Object change listings

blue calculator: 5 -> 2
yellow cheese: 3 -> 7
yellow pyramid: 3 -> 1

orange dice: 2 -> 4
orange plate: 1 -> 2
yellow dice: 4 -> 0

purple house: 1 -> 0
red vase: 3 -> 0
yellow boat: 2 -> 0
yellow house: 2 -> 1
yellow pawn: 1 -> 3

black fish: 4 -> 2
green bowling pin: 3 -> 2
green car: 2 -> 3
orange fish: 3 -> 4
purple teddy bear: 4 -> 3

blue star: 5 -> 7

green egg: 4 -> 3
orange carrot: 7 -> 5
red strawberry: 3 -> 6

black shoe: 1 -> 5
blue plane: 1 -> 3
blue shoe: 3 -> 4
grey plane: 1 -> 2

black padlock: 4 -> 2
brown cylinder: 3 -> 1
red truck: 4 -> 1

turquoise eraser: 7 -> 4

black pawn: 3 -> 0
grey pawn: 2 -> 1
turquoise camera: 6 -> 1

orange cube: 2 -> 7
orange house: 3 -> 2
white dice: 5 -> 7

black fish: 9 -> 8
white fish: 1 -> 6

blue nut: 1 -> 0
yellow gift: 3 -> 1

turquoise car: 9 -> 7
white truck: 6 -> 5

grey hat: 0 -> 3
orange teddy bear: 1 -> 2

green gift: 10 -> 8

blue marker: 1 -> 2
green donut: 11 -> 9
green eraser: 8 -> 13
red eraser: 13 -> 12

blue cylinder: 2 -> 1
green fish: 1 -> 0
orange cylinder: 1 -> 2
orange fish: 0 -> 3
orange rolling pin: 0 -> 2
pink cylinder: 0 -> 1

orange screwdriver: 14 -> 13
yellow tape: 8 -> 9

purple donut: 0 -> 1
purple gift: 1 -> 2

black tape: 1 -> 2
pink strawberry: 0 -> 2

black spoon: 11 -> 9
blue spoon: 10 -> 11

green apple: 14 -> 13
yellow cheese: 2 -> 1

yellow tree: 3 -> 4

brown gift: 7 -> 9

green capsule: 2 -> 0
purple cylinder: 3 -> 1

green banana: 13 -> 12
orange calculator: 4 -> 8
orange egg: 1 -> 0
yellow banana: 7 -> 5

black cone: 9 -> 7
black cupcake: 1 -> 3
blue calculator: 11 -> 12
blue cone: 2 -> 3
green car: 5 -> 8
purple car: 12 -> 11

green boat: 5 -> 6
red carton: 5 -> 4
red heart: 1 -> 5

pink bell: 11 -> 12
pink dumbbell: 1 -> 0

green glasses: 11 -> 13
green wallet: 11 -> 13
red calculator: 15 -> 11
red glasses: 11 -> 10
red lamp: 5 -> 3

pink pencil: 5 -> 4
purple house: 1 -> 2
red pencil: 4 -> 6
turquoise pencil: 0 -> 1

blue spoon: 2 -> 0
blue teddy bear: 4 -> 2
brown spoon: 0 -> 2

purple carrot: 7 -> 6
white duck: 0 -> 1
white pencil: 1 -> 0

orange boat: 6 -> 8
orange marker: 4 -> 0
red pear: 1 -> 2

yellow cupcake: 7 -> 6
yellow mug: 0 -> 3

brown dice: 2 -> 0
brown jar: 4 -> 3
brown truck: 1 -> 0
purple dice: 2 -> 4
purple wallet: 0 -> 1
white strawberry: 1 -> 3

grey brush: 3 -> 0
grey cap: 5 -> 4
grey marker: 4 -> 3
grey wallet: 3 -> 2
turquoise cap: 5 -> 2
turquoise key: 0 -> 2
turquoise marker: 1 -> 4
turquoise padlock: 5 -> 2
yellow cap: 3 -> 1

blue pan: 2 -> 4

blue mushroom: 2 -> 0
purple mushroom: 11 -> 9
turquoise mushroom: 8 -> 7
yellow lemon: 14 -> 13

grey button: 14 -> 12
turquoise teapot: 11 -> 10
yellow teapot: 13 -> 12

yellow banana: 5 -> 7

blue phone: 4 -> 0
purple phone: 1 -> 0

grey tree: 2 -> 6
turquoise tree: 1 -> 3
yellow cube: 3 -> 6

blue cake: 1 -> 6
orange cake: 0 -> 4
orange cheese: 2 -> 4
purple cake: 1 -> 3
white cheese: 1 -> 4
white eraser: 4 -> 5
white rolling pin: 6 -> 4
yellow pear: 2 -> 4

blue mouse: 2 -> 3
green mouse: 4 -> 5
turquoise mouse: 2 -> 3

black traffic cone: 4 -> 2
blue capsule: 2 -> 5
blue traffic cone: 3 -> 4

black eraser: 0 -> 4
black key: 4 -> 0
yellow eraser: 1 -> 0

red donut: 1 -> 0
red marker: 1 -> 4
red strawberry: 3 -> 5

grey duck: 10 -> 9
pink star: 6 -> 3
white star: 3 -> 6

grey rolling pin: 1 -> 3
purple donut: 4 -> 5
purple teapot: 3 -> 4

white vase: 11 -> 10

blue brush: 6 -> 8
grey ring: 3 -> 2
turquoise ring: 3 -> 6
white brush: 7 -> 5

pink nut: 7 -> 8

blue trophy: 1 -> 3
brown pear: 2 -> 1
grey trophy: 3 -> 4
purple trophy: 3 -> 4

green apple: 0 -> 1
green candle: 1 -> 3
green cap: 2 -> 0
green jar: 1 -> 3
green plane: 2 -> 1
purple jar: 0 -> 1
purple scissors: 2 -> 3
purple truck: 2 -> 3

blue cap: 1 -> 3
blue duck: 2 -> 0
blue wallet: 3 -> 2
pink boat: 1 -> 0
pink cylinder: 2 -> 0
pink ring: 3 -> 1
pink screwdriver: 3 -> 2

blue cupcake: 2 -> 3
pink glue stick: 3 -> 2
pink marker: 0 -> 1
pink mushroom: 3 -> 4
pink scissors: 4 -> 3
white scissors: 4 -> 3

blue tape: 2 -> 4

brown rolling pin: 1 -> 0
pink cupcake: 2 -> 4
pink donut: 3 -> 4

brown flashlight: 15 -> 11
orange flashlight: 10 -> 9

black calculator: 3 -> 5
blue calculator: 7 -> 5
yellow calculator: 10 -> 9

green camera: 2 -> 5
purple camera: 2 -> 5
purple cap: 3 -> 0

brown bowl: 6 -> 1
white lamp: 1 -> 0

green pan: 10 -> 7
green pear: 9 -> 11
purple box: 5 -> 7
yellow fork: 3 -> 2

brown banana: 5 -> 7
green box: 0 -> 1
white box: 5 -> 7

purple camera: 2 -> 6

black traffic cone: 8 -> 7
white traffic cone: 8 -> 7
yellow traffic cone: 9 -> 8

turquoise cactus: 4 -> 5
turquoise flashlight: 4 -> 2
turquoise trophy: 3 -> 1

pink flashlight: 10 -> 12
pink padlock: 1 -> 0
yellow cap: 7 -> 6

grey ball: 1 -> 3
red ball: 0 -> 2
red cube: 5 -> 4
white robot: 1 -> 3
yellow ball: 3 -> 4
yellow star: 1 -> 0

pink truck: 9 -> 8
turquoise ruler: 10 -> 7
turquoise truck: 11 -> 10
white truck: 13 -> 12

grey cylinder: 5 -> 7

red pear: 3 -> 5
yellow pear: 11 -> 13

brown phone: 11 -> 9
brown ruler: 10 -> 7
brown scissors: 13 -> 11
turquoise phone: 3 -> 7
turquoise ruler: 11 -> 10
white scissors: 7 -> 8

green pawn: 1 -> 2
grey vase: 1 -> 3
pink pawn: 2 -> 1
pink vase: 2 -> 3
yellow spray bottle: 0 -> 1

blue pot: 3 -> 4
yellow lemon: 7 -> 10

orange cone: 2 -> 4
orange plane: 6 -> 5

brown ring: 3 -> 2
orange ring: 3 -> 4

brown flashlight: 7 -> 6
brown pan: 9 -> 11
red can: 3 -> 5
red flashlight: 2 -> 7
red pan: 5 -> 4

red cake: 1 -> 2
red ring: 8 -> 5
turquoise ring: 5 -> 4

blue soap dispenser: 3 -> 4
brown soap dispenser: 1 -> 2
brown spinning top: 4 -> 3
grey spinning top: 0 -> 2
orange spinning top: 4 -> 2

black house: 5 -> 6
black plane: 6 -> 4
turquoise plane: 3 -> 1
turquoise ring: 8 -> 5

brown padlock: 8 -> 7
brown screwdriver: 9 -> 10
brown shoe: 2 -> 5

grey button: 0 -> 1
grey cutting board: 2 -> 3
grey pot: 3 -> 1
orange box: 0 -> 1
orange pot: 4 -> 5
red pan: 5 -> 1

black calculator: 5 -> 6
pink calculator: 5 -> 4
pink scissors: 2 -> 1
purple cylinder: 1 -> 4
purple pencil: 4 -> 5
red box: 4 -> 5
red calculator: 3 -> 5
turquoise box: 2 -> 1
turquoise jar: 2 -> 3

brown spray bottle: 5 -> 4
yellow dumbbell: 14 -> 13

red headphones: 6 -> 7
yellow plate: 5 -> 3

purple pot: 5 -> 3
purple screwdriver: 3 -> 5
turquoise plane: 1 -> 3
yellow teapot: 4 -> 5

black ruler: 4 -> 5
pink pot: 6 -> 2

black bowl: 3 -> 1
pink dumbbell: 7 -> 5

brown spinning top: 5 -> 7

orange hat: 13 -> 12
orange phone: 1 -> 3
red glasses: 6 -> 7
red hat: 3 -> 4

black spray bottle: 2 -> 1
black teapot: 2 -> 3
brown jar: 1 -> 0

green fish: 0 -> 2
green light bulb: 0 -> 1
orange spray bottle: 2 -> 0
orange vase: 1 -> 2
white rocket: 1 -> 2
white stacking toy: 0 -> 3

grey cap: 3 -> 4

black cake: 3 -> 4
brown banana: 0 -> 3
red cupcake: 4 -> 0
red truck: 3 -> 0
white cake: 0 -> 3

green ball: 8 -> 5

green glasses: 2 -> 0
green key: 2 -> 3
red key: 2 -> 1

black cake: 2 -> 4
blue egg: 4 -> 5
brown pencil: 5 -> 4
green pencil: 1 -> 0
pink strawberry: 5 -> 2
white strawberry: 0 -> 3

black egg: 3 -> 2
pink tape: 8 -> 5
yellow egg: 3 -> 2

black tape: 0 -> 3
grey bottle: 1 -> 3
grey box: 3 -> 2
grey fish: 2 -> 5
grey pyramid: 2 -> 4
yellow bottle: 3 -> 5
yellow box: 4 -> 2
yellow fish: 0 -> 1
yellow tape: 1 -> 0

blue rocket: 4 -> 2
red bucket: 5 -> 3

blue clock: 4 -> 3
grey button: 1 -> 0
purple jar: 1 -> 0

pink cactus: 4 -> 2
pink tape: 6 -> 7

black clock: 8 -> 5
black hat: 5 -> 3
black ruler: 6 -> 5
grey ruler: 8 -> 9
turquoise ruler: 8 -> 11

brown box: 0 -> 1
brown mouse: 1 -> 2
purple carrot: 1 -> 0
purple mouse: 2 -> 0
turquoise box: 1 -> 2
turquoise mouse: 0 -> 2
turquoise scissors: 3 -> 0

WORK TO COMPLETE>
Provide the number of lines above in which the word "dispenser" appears, with no further words.

WORKED SOLUTION>
2